:: What the task asks ::
When you return the material, keep every line exactly as it is and omit the pictures.
##############################
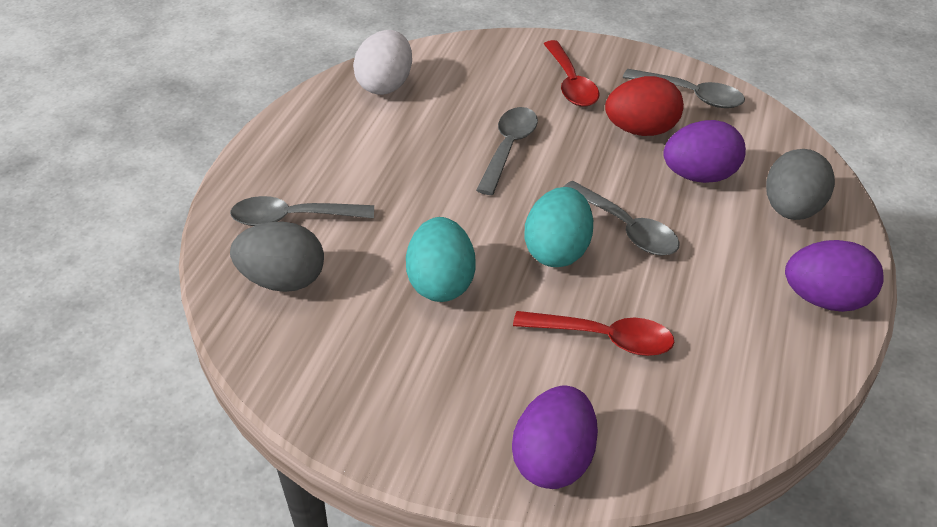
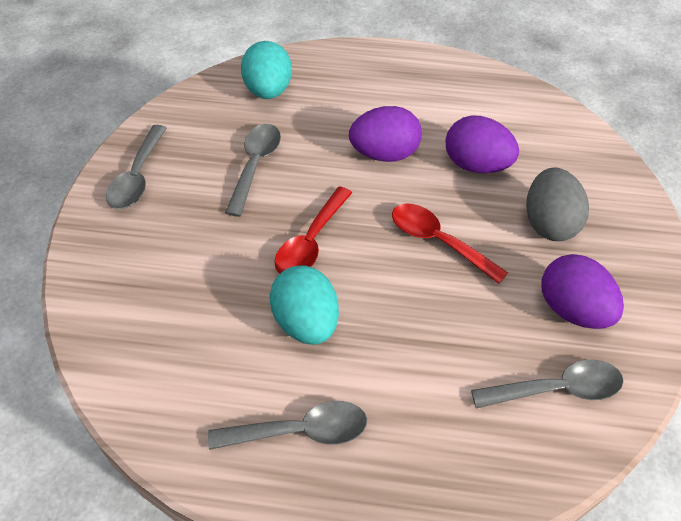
grey egg: 2 -> 1
red egg: 1 -> 0
white egg: 1 -> 0

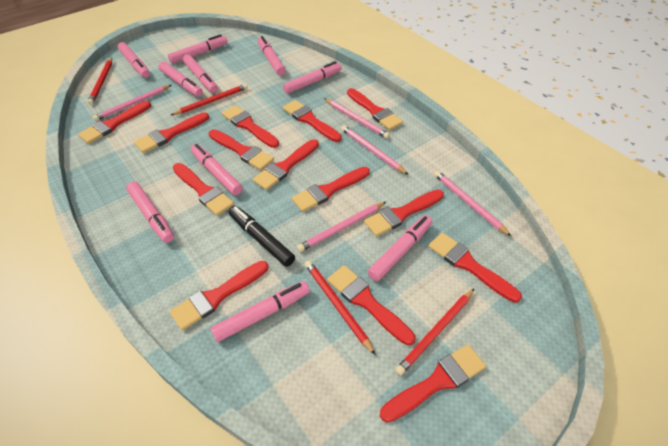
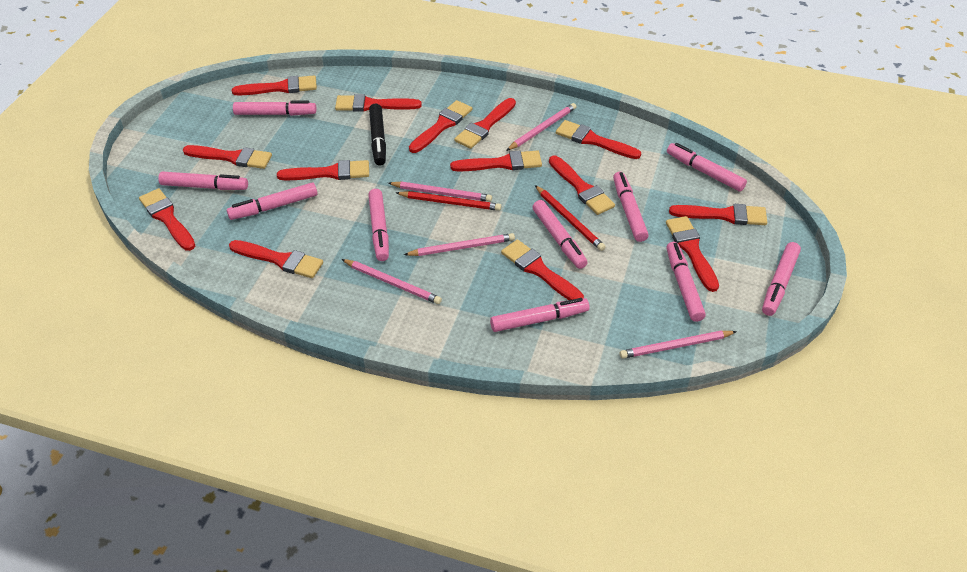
red pencil: 4 -> 2

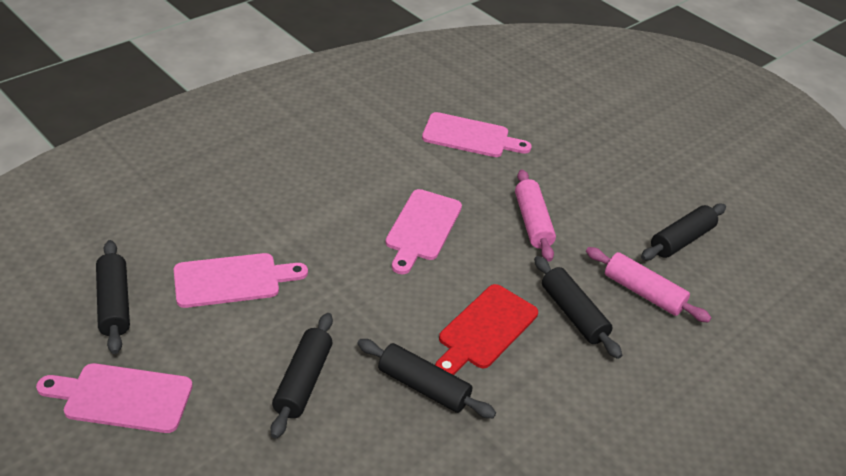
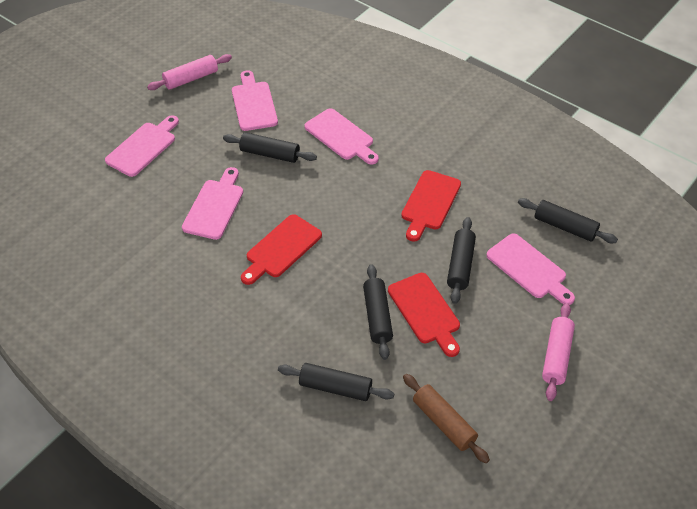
brown rolling pin: 0 -> 1
pink cutting board: 4 -> 5
red cutting board: 1 -> 3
##############################
:: Response below ::
grey egg: 2 -> 1
red egg: 1 -> 0
white egg: 1 -> 0

red pencil: 4 -> 2

brown rolling pin: 0 -> 1
pink cutting board: 4 -> 5
red cutting board: 1 -> 3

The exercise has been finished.